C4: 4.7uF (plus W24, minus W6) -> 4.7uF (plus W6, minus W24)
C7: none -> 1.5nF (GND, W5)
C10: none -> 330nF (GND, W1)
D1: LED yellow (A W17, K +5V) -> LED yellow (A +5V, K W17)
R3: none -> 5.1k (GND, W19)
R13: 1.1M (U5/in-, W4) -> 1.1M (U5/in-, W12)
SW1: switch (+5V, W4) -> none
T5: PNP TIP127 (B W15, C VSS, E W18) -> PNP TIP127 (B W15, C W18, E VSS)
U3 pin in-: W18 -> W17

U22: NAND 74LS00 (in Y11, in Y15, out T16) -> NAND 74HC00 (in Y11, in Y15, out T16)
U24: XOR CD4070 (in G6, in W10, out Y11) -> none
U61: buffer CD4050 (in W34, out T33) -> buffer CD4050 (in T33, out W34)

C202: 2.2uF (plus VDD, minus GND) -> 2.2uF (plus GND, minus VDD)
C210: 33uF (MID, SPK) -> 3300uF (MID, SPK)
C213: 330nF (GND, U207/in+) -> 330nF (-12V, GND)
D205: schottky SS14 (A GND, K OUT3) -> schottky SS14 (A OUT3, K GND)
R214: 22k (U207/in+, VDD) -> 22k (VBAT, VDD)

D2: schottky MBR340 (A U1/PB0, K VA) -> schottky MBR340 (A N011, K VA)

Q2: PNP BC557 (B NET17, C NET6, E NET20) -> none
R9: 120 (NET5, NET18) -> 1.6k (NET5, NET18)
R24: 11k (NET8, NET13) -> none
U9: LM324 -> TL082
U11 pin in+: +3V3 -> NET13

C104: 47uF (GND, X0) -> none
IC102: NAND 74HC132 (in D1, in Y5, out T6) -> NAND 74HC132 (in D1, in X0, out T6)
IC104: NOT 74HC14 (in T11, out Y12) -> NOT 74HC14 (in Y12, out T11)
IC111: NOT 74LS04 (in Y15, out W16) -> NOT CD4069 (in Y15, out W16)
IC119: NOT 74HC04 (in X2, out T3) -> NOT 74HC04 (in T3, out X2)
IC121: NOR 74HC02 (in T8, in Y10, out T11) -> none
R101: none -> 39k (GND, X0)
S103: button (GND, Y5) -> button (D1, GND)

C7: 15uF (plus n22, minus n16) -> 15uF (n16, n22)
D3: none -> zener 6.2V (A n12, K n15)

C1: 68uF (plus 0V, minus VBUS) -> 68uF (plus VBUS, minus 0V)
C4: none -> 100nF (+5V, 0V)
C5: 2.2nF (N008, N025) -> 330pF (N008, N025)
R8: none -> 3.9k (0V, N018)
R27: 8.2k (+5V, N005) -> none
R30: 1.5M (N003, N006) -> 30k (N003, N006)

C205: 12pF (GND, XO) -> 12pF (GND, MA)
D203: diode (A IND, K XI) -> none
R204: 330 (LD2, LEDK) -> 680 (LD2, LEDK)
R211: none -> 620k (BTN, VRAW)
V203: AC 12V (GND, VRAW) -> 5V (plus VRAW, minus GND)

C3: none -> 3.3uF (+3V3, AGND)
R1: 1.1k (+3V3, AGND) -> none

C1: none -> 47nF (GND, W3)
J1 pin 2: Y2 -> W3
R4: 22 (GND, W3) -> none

WHAT NEEDS TO BE DONE — Every entry must be set down again exactly as it reads.

RESULT BELOW —
C4: 4.7uF (plus W24, minus W6) -> 4.7uF (plus W6, minus W24)
C7: none -> 1.5nF (GND, W5)
C10: none -> 330nF (GND, W1)
D1: LED yellow (A W17, K +5V) -> LED yellow (A +5V, K W17)
R3: none -> 5.1k (GND, W19)
R13: 1.1M (U5/in-, W4) -> 1.1M (U5/in-, W12)
SW1: switch (+5V, W4) -> none
T5: PNP TIP127 (B W15, C VSS, E W18) -> PNP TIP127 (B W15, C W18, E VSS)
U3 pin in-: W18 -> W17

U22: NAND 74LS00 (in Y11, in Y15, out T16) -> NAND 74HC00 (in Y11, in Y15, out T16)
U24: XOR CD4070 (in G6, in W10, out Y11) -> none
U61: buffer CD4050 (in W34, out T33) -> buffer CD4050 (in T33, out W34)

C202: 2.2uF (plus VDD, minus GND) -> 2.2uF (plus GND, minus VDD)
C210: 33uF (MID, SPK) -> 3300uF (MID, SPK)
C213: 330nF (GND, U207/in+) -> 330nF (-12V, GND)
D205: schottky SS14 (A GND, K OUT3) -> schottky SS14 (A OUT3, K GND)
R214: 22k (U207/in+, VDD) -> 22k (VBAT, VDD)

D2: schottky MBR340 (A U1/PB0, K VA) -> schottky MBR340 (A N011, K VA)

Q2: PNP BC557 (B NET17, C NET6, E NET20) -> none
R9: 120 (NET5, NET18) -> 1.6k (NET5, NET18)
R24: 11k (NET8, NET13) -> none
U9: LM324 -> TL082
U11 pin in+: +3V3 -> NET13

C104: 47uF (GND, X0) -> none
IC102: NAND 74HC132 (in D1, in Y5, out T6) -> NAND 74HC132 (in D1, in X0, out T6)
IC104: NOT 74HC14 (in T11, out Y12) -> NOT 74HC14 (in Y12, out T11)
IC111: NOT 74LS04 (in Y15, out W16) -> NOT CD4069 (in Y15, out W16)
IC119: NOT 74HC04 (in X2, out T3) -> NOT 74HC04 (in T3, out X2)
IC121: NOR 74HC02 (in T8, in Y10, out T11) -> none
R101: none -> 39k (GND, X0)
S103: button (GND, Y5) -> button (D1, GND)

C7: 15uF (plus n22, minus n16) -> 15uF (n16, n22)
D3: none -> zener 6.2V (A n12, K n15)

C1: 68uF (plus 0V, minus VBUS) -> 68uF (plus VBUS, minus 0V)
C4: none -> 100nF (+5V, 0V)
C5: 2.2nF (N008, N025) -> 330pF (N008, N025)
R8: none -> 3.9k (0V, N018)
R27: 8.2k (+5V, N005) -> none
R30: 1.5M (N003, N006) -> 30k (N003, N006)

C205: 12pF (GND, XO) -> 12pF (GND, MA)
D203: diode (A IND, K XI) -> none
R204: 330 (LD2, LEDK) -> 680 (LD2, LEDK)
R211: none -> 620k (BTN, VRAW)
V203: AC 12V (GND, VRAW) -> 5V (plus VRAW, minus GND)

C3: none -> 3.3uF (+3V3, AGND)
R1: 1.1k (+3V3, AGND) -> none

C1: none -> 47nF (GND, W3)
J1 pin 2: Y2 -> W3
R4: 22 (GND, W3) -> none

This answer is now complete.